- **Task requirements**: In the listing below, locate the line that contains "blue light bulb: 4 -> 3" and the line that contains "turquoise nut: 3 -> 4". Restate word for word those two lines and every line between them, and nothing else.

- **Input data**:

* * * *

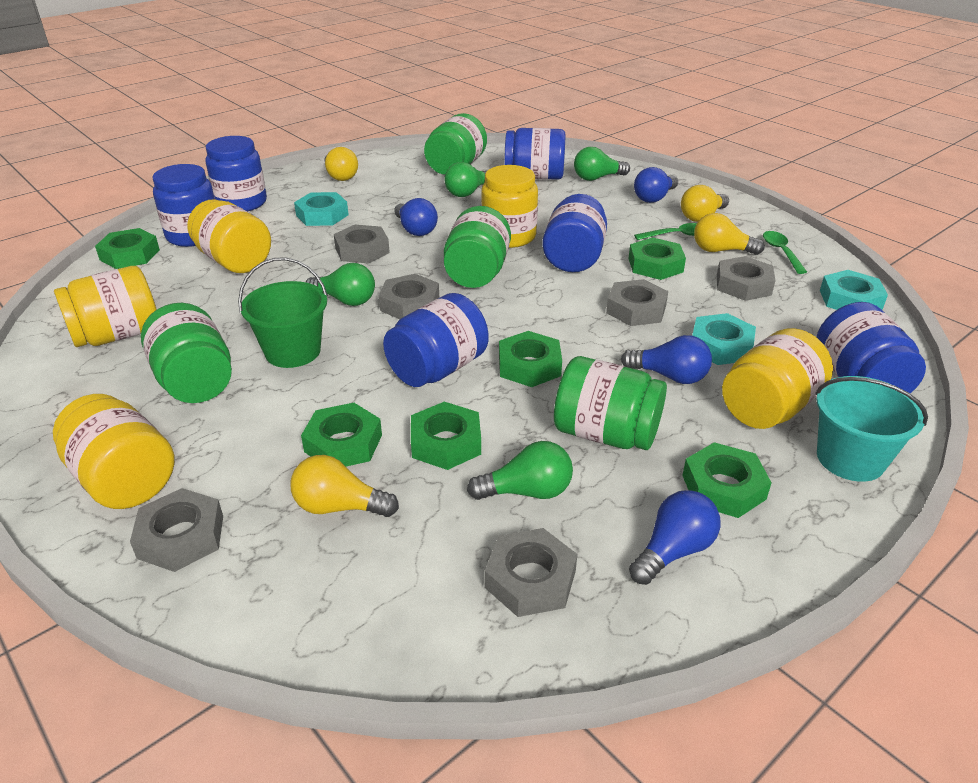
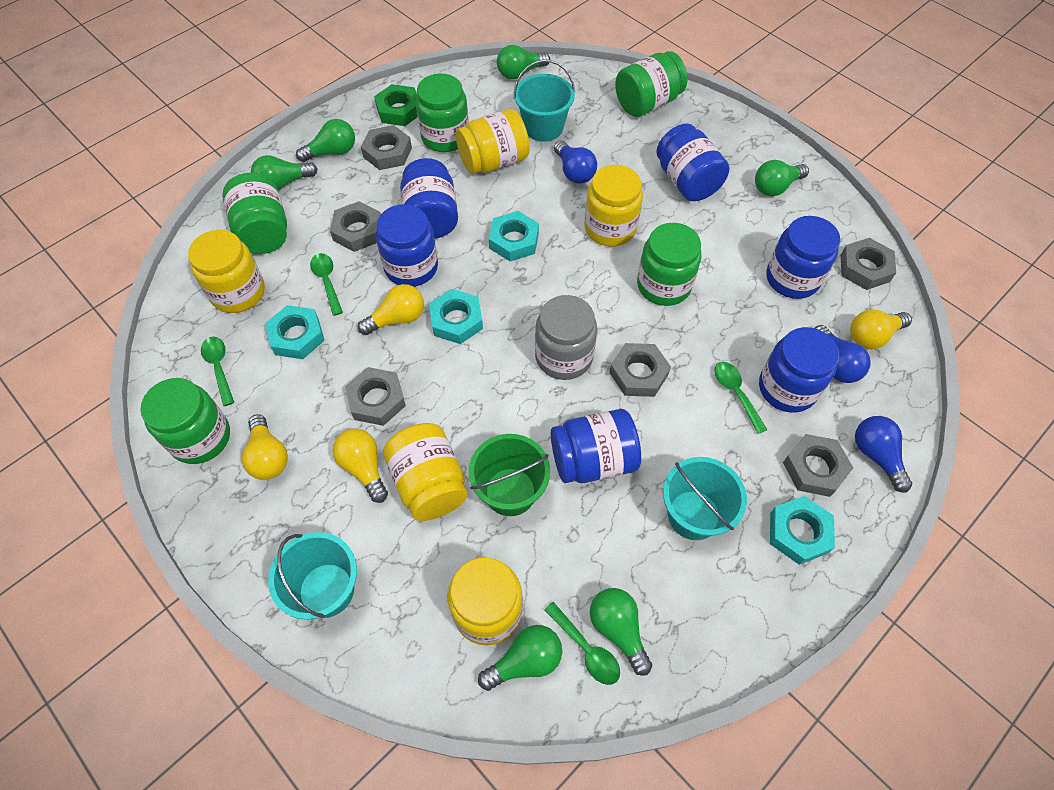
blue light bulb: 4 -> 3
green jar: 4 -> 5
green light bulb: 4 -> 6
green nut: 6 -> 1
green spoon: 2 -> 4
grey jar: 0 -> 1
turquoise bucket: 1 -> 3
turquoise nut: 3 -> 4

* * * *

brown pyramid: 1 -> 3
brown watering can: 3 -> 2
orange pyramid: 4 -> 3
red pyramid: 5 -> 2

* * * *

- **Worked solution**:
blue light bulb: 4 -> 3
green jar: 4 -> 5
green light bulb: 4 -> 6
green nut: 6 -> 1
green spoon: 2 -> 4
grey jar: 0 -> 1
turquoise bucket: 1 -> 3
turquoise nut: 3 -> 4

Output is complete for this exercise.